### [Task prompt]
Would you restate, word for word, only the lines starting at the one with "MIC: KY-038 -> MAX9814" and ending with the final line of the entries below? Pictures stay out.

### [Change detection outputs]
= Beginning of Section =
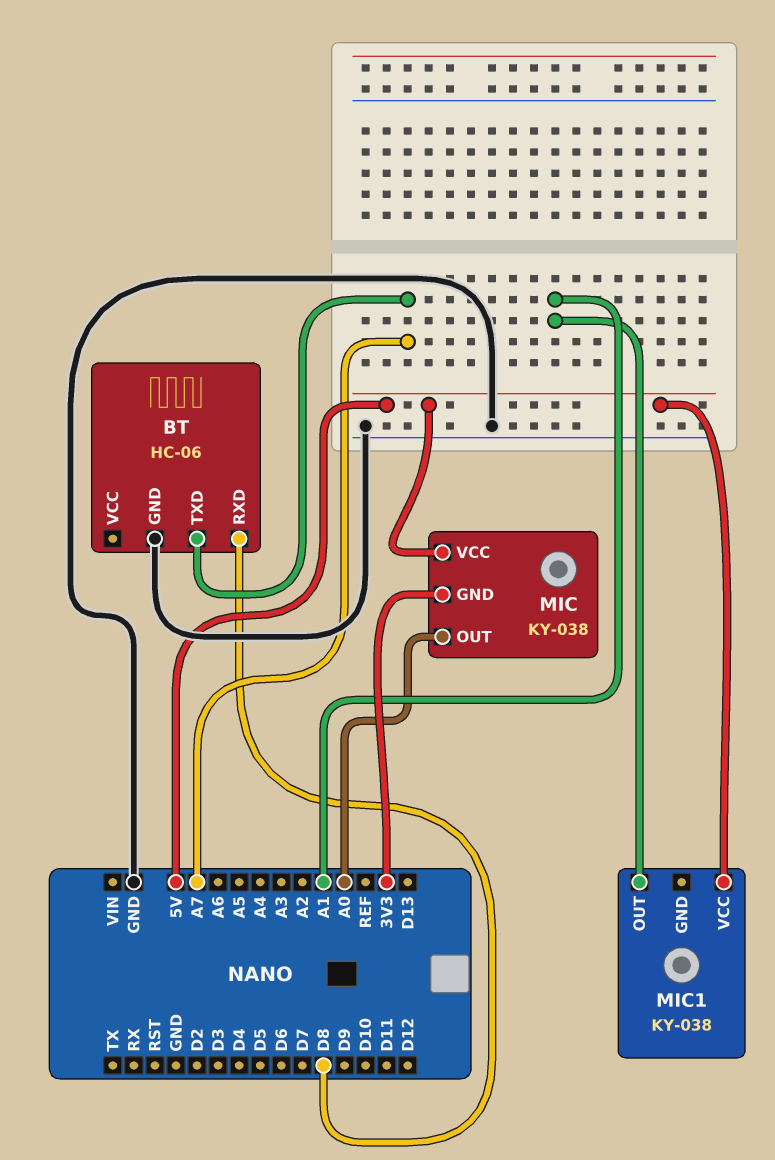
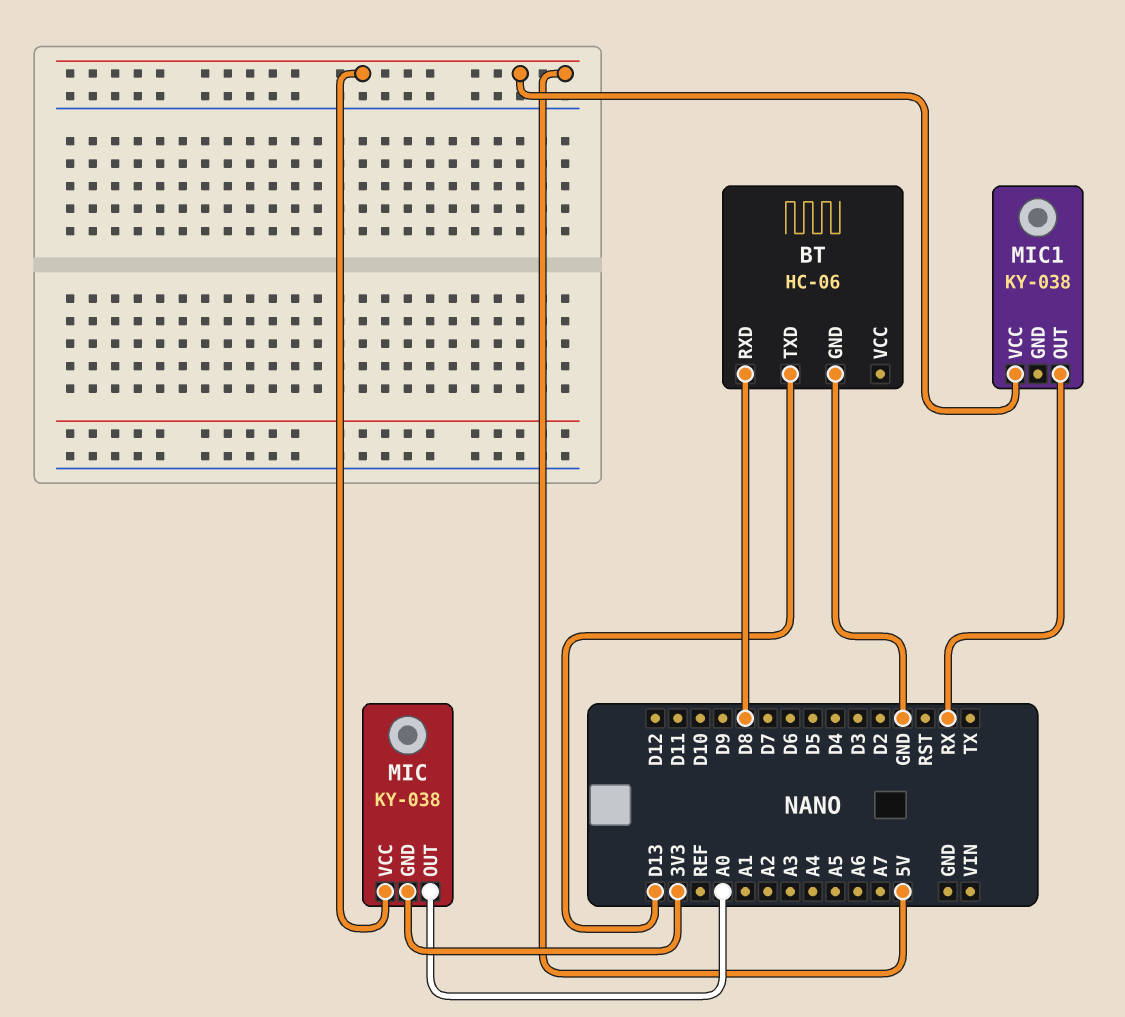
BT pin TXD: A7 -> D13
MIC1 pin OUT: A1 -> RX

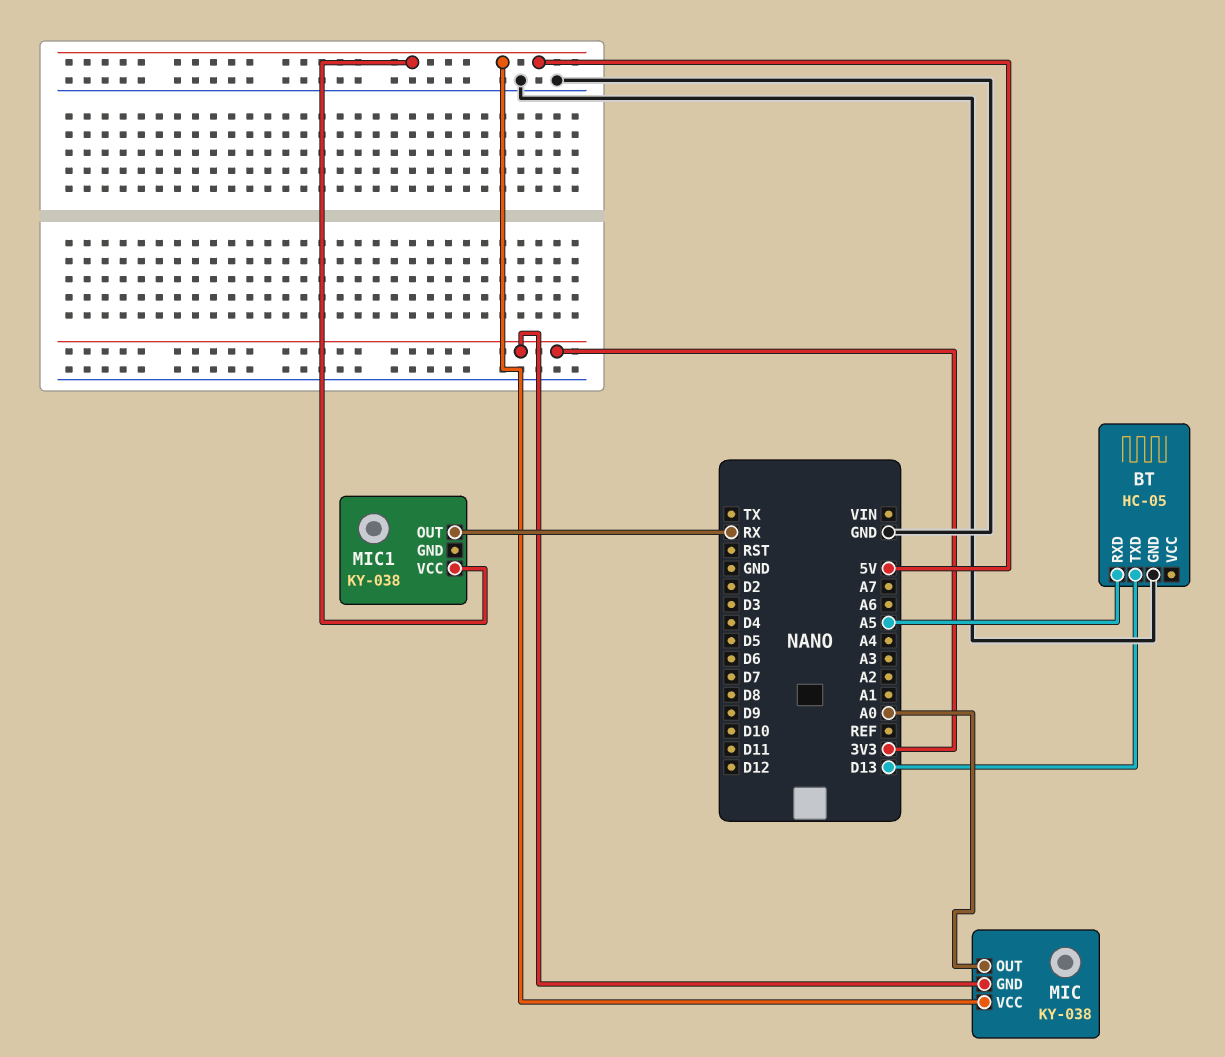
BT: HC-06 -> HC-05
BT pin RXD: D8 -> A5

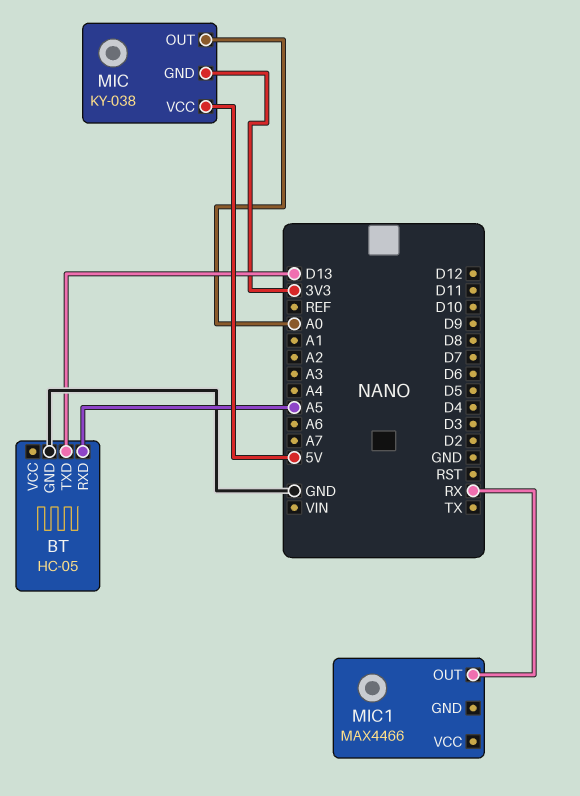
MIC1: KY-038 -> MAX4466
MIC1 pin VCC: 5V -> none

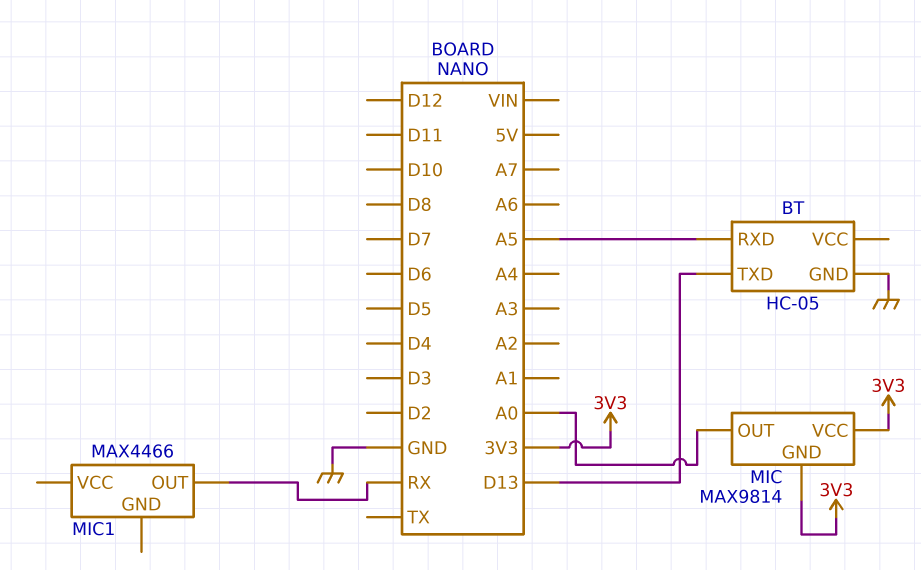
MIC: KY-038 -> MAX9814
MIC pin VCC: 5V -> 3V3

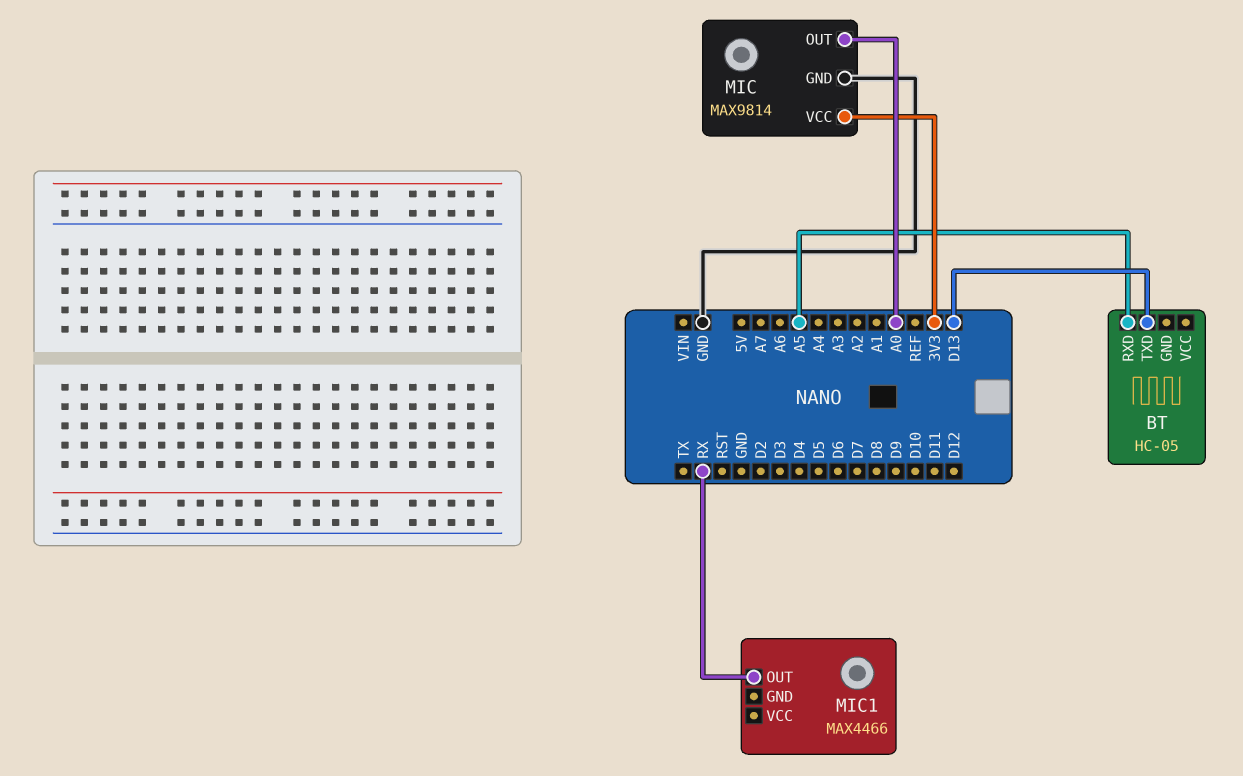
BT pin GND: GND -> none
MIC pin GND: 3V3 -> GND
= End of Section =
### [Solution to this task]
MIC: KY-038 -> MAX9814
MIC pin VCC: 5V -> 3V3

BT pin GND: GND -> none
MIC pin GND: 3V3 -> GND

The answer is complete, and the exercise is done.